→ Brief:
Copy the data exactly, keeping every line intact.

→ Content revision data:
* * *
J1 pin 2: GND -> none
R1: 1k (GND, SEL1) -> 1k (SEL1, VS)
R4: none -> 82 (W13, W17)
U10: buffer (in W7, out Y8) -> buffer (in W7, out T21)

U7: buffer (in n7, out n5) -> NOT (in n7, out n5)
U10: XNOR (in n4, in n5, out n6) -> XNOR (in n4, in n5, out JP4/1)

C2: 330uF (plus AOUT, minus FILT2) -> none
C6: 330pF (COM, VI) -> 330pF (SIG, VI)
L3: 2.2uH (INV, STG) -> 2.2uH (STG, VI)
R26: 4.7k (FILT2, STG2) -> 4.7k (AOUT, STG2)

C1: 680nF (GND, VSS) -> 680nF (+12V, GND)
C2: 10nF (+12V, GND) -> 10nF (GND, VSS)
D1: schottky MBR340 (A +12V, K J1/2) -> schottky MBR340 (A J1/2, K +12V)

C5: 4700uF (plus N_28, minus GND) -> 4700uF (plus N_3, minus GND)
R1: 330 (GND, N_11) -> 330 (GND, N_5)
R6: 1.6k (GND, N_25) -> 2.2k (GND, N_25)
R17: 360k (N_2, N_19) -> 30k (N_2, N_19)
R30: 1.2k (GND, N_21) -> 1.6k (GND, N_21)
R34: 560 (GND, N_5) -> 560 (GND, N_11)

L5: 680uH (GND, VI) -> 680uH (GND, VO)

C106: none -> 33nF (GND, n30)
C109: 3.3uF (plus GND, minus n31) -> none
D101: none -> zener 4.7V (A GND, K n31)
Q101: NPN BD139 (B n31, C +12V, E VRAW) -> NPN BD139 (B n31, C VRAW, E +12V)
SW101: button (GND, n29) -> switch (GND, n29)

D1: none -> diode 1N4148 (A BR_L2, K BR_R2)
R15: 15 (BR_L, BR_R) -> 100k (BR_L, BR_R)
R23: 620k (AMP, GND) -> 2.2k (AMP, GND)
* * *
→ Exercise output:
J1 pin 2: GND -> none
R1: 1k (GND, SEL1) -> 1k (SEL1, VS)
R4: none -> 82 (W13, W17)
U10: buffer (in W7, out Y8) -> buffer (in W7, out T21)

U7: buffer (in n7, out n5) -> NOT (in n7, out n5)
U10: XNOR (in n4, in n5, out n6) -> XNOR (in n4, in n5, out JP4/1)

C2: 330uF (plus AOUT, minus FILT2) -> none
C6: 330pF (COM, VI) -> 330pF (SIG, VI)
L3: 2.2uH (INV, STG) -> 2.2uH (STG, VI)
R26: 4.7k (FILT2, STG2) -> 4.7k (AOUT, STG2)

C1: 680nF (GND, VSS) -> 680nF (+12V, GND)
C2: 10nF (+12V, GND) -> 10nF (GND, VSS)
D1: schottky MBR340 (A +12V, K J1/2) -> schottky MBR340 (A J1/2, K +12V)

C5: 4700uF (plus N_28, minus GND) -> 4700uF (plus N_3, minus GND)
R1: 330 (GND, N_11) -> 330 (GND, N_5)
R6: 1.6k (GND, N_25) -> 2.2k (GND, N_25)
R17: 360k (N_2, N_19) -> 30k (N_2, N_19)
R30: 1.2k (GND, N_21) -> 1.6k (GND, N_21)
R34: 560 (GND, N_5) -> 560 (GND, N_11)

L5: 680uH (GND, VI) -> 680uH (GND, VO)

C106: none -> 33nF (GND, n30)
C109: 3.3uF (plus GND, minus n31) -> none
D101: none -> zener 4.7V (A GND, K n31)
Q101: NPN BD139 (B n31, C +12V, E VRAW) -> NPN BD139 (B n31, C VRAW, E +12V)
SW101: button (GND, n29) -> switch (GND, n29)

D1: none -> diode 1N4148 (A BR_L2, K BR_R2)
R15: 15 (BR_L, BR_R) -> 100k (BR_L, BR_R)
R23: 620k (AMP, GND) -> 2.2k (AMP, GND)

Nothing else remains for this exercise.